▸ **Exercise prompt**
When you reach the line containing "RTC2 pin SDA: none -> A11" in the entries below, begin reproducing lines exactly, and stop once the line containing "RTC2: DS3231 -> PCF8523" is done.

Records from a data source
--- START ---
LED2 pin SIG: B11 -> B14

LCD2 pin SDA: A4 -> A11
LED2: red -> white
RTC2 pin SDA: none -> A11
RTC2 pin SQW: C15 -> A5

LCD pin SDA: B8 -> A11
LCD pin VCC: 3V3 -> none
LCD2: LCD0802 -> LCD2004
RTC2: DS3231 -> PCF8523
--- END ---
--- START ---
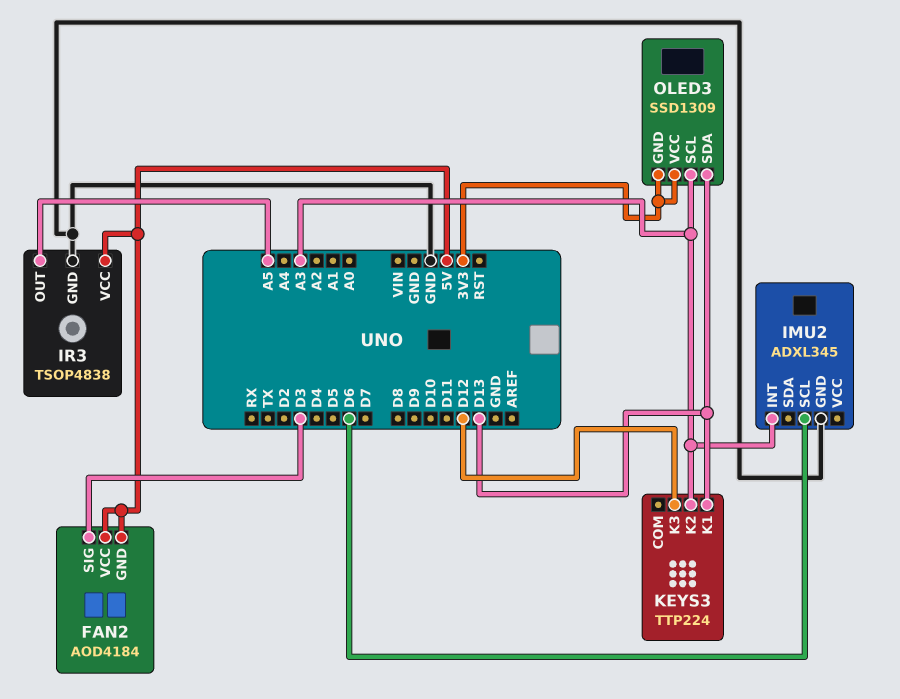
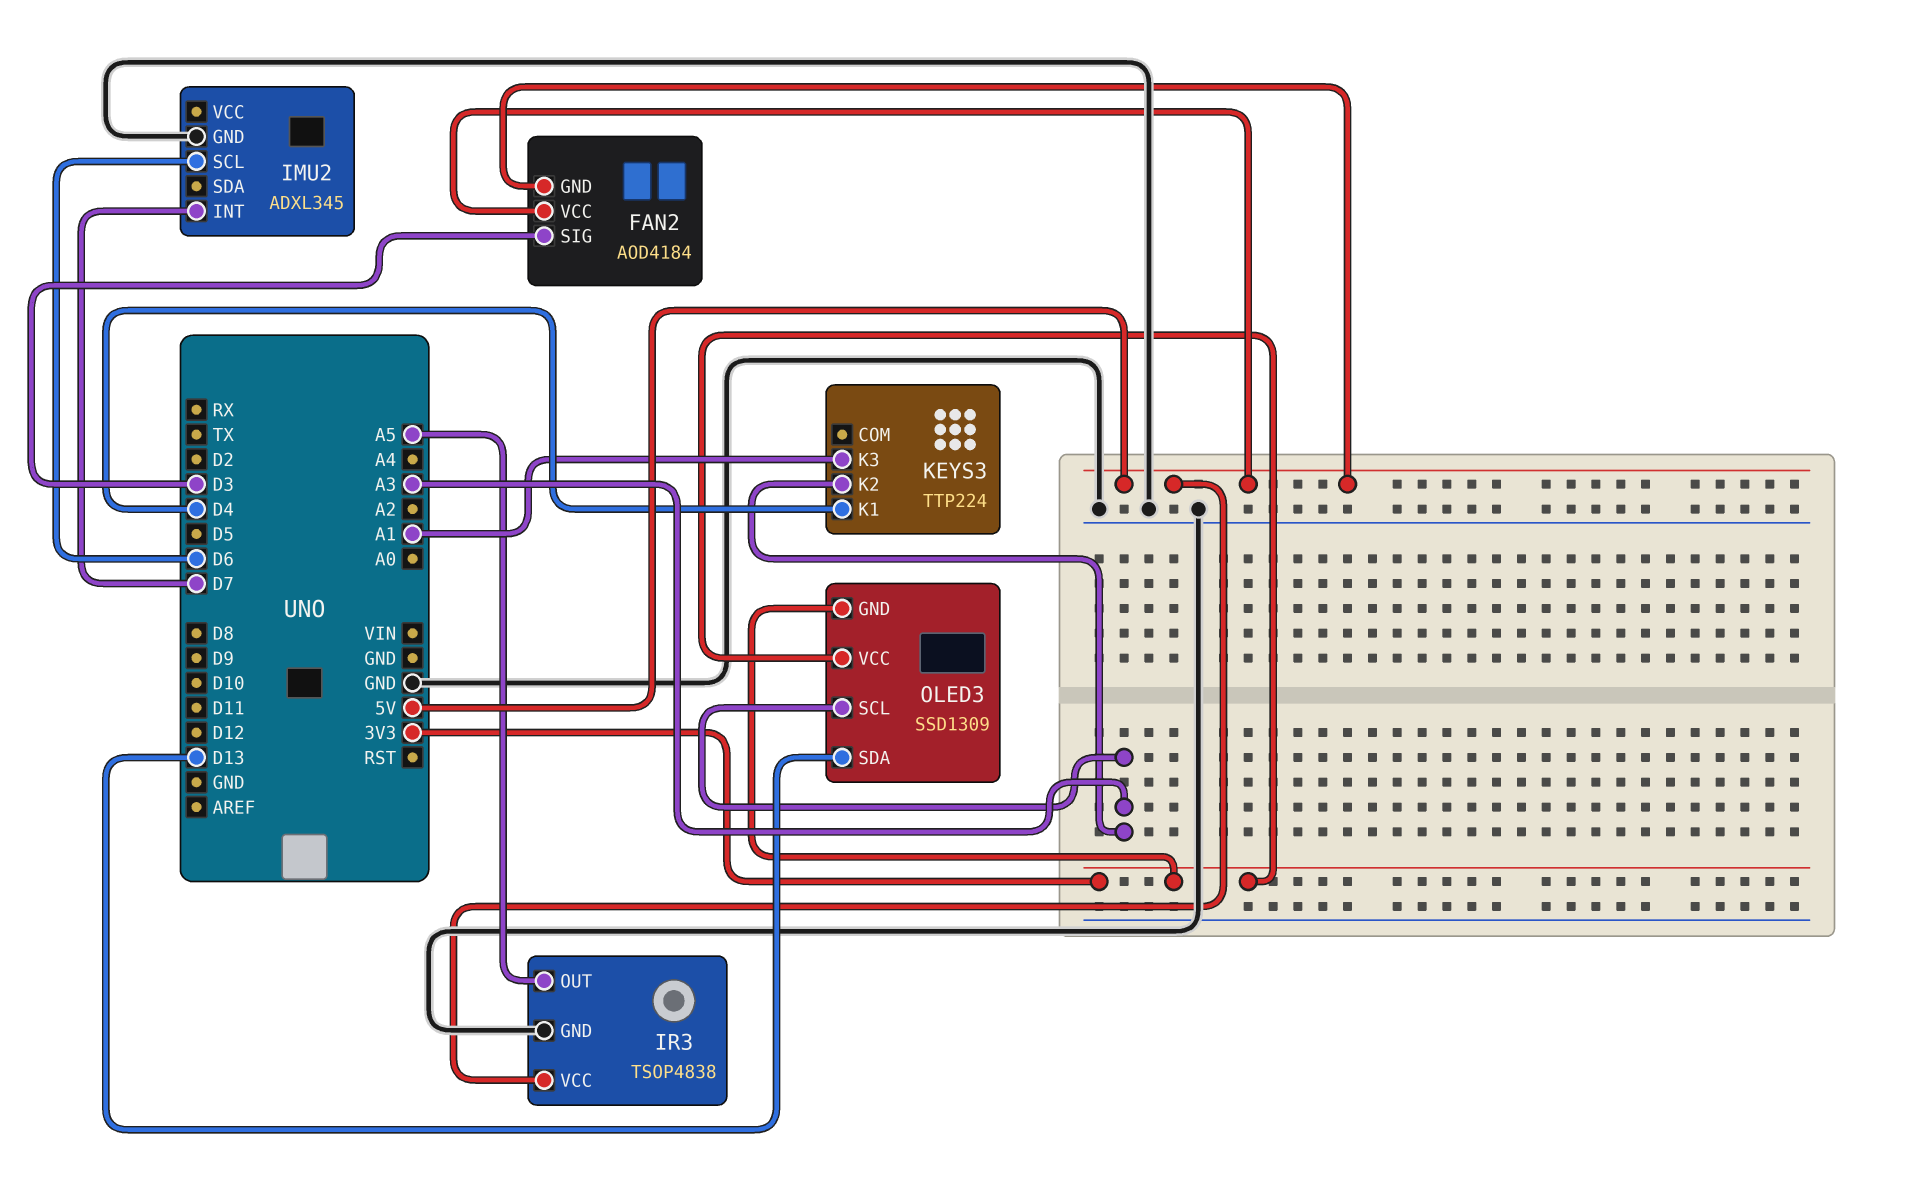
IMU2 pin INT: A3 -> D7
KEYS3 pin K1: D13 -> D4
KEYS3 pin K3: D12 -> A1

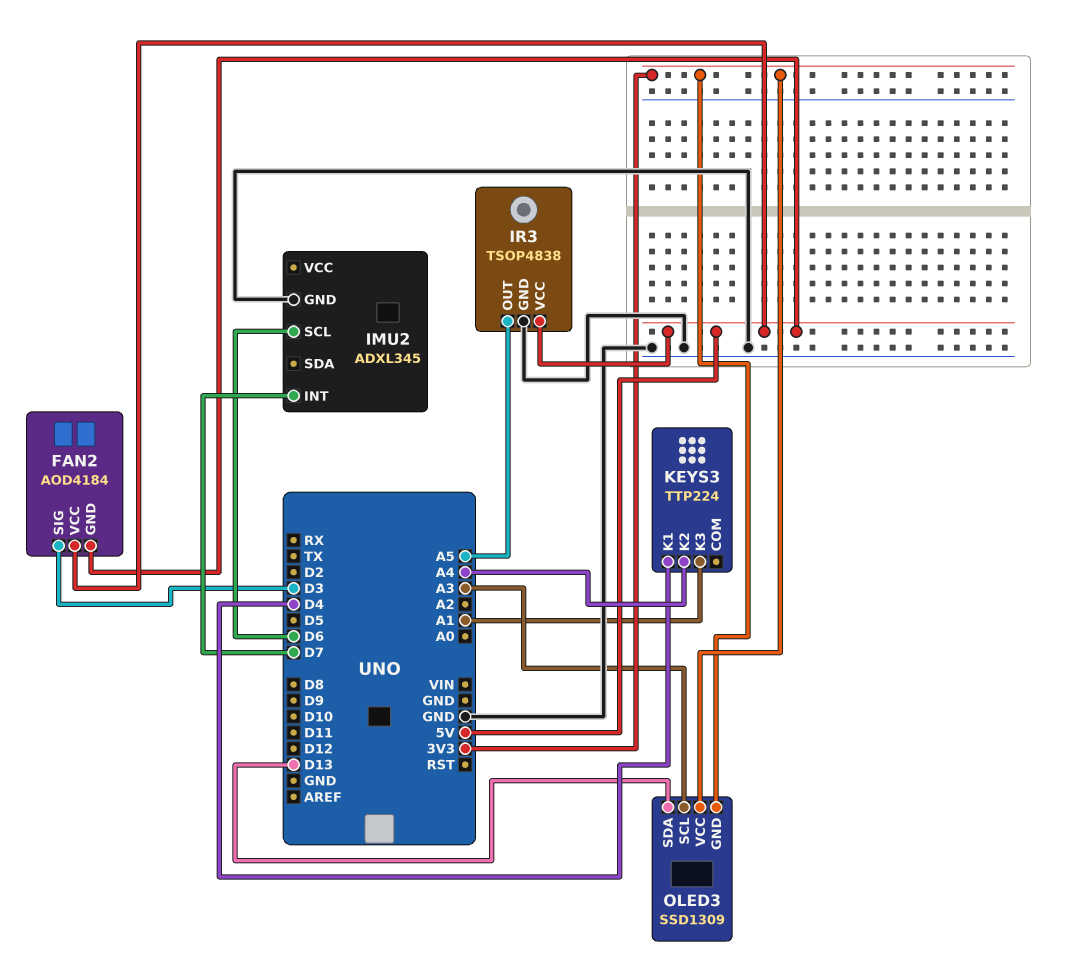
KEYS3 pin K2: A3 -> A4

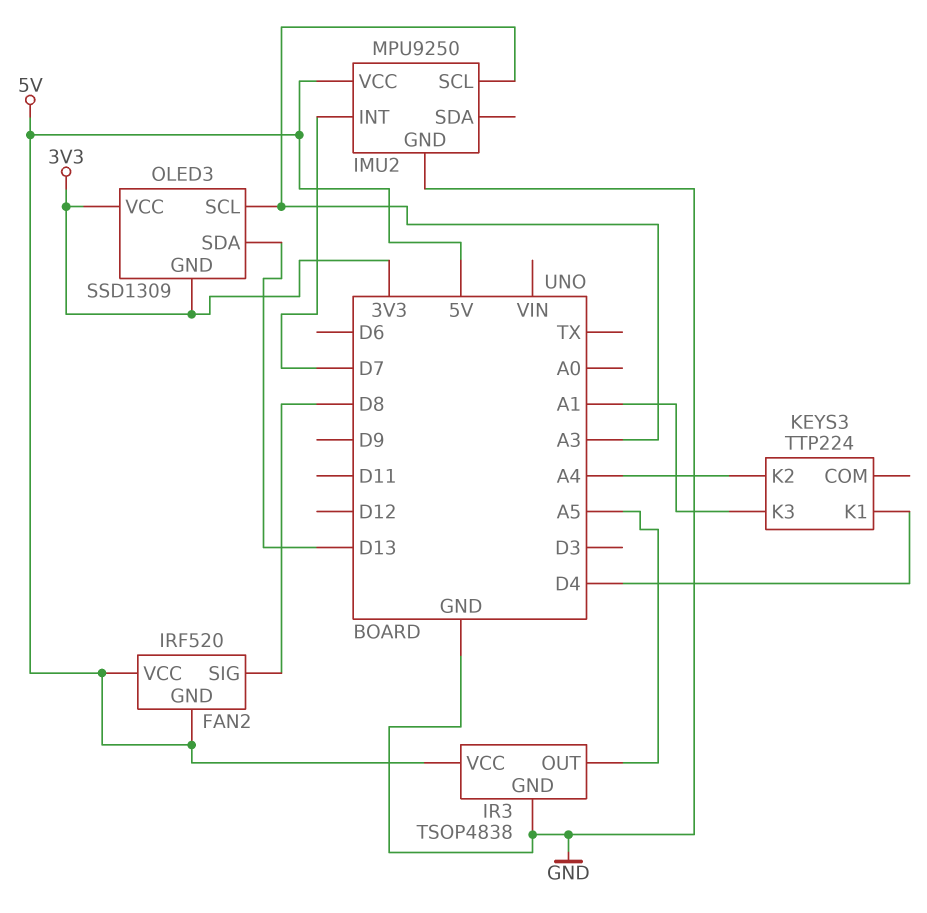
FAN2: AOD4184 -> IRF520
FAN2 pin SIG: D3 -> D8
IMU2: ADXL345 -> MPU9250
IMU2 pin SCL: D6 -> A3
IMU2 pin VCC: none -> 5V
--- END ---
▸ **Task answer**
RTC2 pin SDA: none -> A11
RTC2 pin SQW: C15 -> A5

LCD pin SDA: B8 -> A11
LCD pin VCC: 3V3 -> none
LCD2: LCD0802 -> LCD2004
RTC2: DS3231 -> PCF8523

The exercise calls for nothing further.